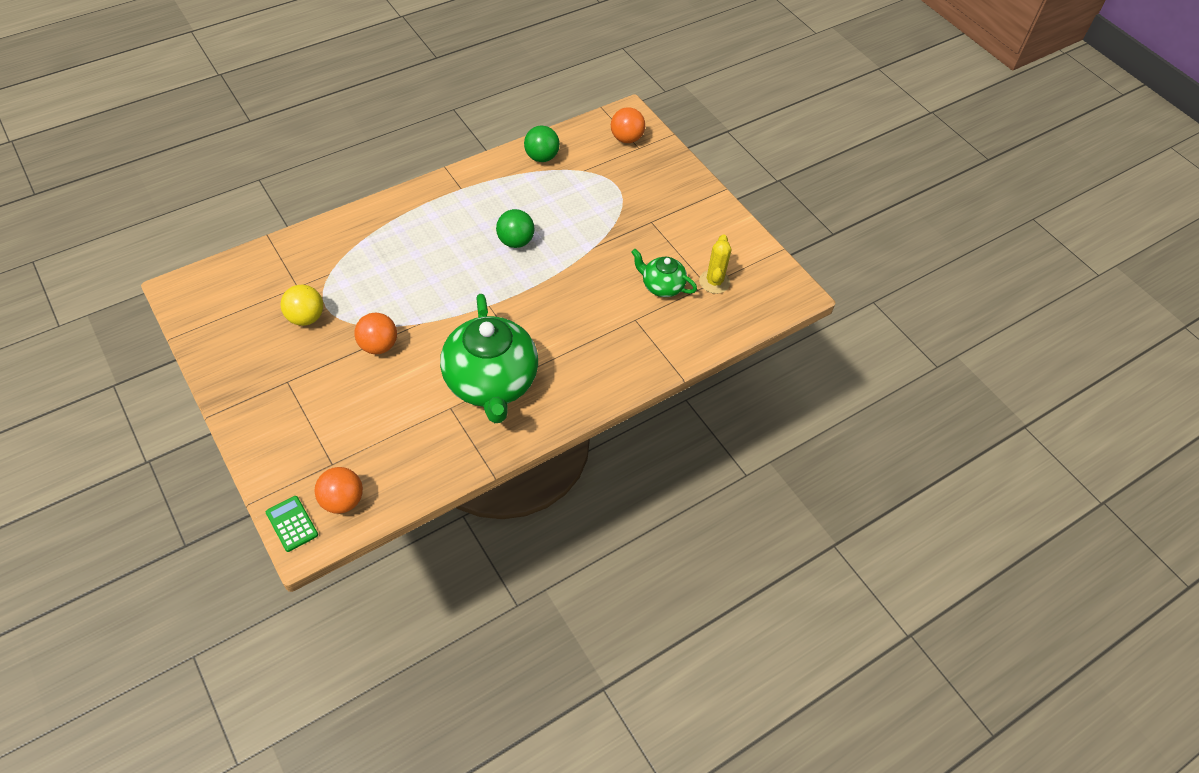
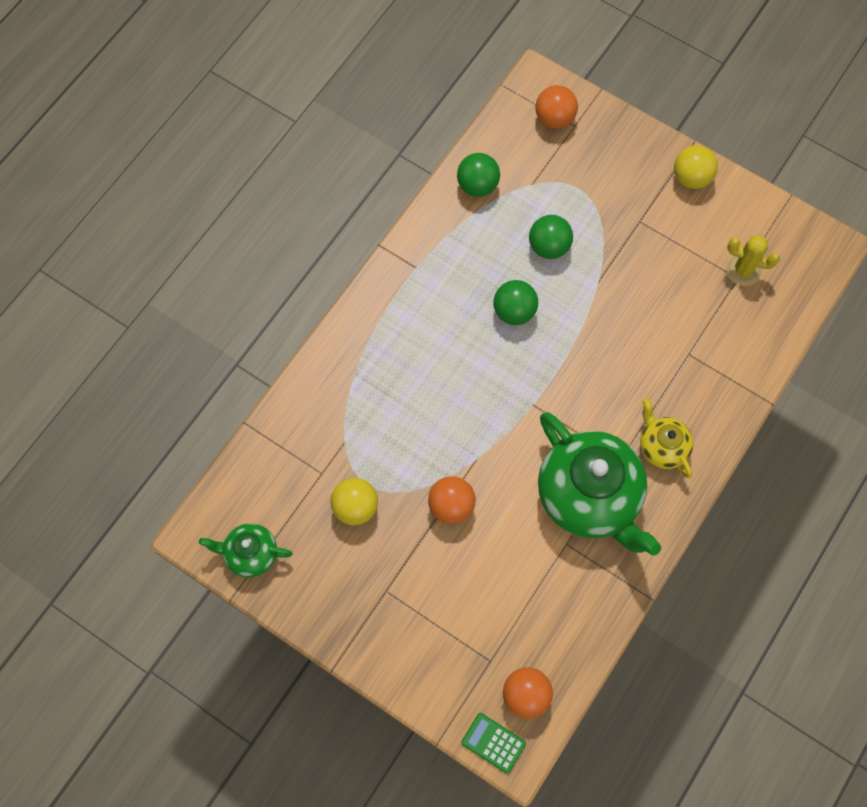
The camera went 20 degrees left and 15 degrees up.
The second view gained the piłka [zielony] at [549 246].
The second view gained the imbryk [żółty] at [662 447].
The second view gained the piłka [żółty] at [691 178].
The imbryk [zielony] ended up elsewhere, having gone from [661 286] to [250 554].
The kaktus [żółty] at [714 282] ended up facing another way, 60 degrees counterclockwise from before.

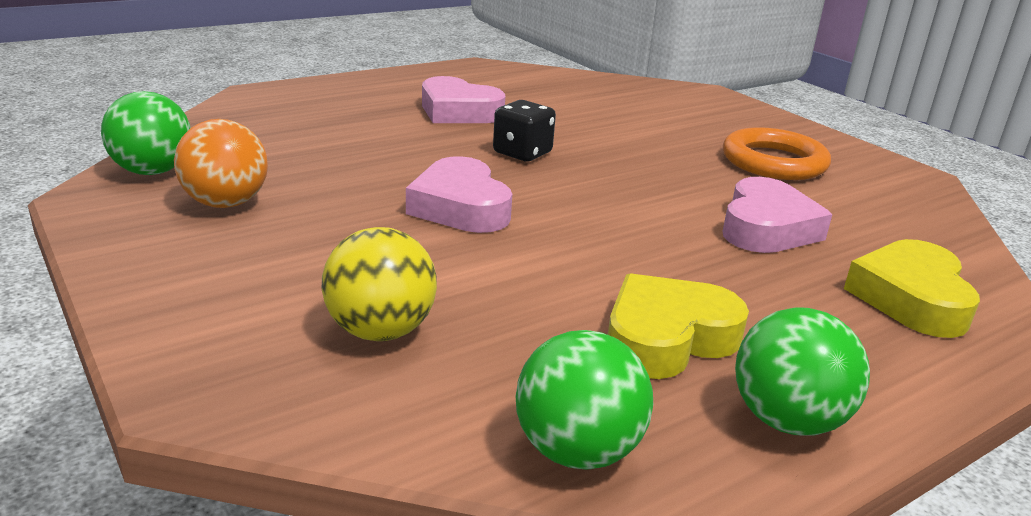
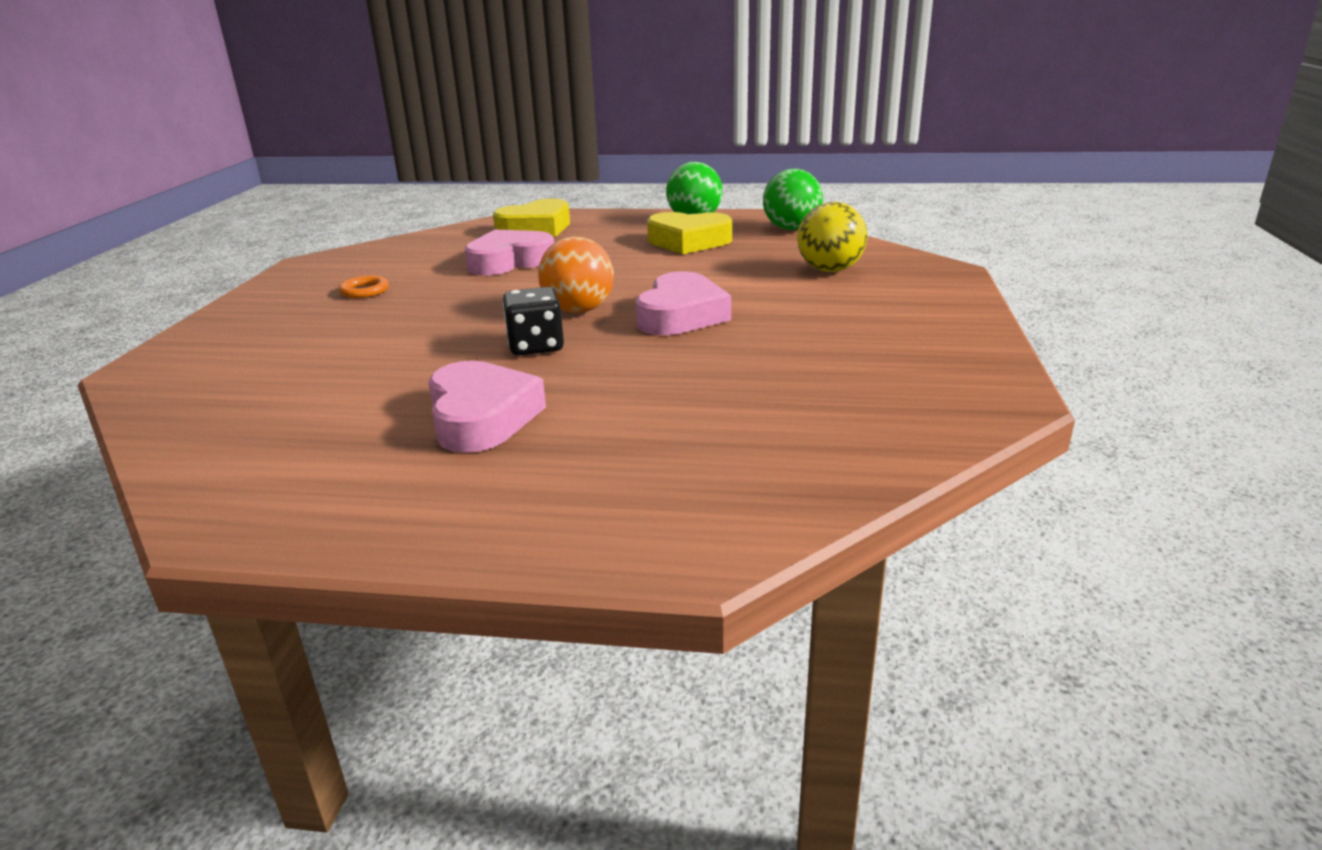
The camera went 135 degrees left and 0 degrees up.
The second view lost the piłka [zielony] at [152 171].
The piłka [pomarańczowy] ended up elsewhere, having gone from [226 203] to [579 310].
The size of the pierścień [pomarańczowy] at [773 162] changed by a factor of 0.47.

___

• Required action: Each entry above must be set down word for word; none of its pictures belong in the copy.

• Answer for the task:
The camera went 20 degrees left and 15 degrees up.
The second view gained the piłka [zielony] at [549 246].
The second view gained the imbryk [żółty] at [662 447].
The second view gained the piłka [żółty] at [691 178].
The imbryk [zielony] ended up elsewhere, having gone from [661 286] to [250 554].
The kaktus [żółty] at [714 282] ended up facing another way, 60 degrees counterclockwise from before.

The camera went 135 degrees left and 0 degrees up.
The second view lost the piłka [zielony] at [152 171].
The piłka [pomarańczowy] ended up elsewhere, having gone from [226 203] to [579 310].
The size of the pierścień [pomarańczowy] at [773 162] changed by a factor of 0.47.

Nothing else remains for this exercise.